Direction » Recast the lines of the listing as a numbered list, starting at the line that contains "purple semicircle: rotated" and ending at the line that contains "red circle: moved 7 px right", and leave out any blank lines.

Records to process »
= = = = = = =
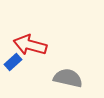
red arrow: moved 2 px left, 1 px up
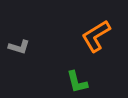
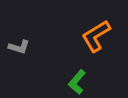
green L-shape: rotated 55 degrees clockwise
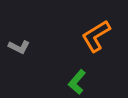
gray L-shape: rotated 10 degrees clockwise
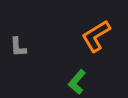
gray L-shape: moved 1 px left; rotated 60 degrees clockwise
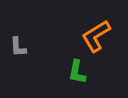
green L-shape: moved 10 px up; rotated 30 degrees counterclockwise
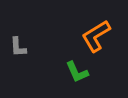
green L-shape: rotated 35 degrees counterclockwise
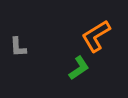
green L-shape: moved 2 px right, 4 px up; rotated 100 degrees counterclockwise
= = = = = = =
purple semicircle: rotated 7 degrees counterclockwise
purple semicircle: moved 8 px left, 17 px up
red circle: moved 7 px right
= = = = = = =
Response to the exercise »
1. purple semicircle: rotated 7 degrees counterclockwise
2. purple semicircle: moved 8 px left, 17 px up
3. red circle: moved 7 px right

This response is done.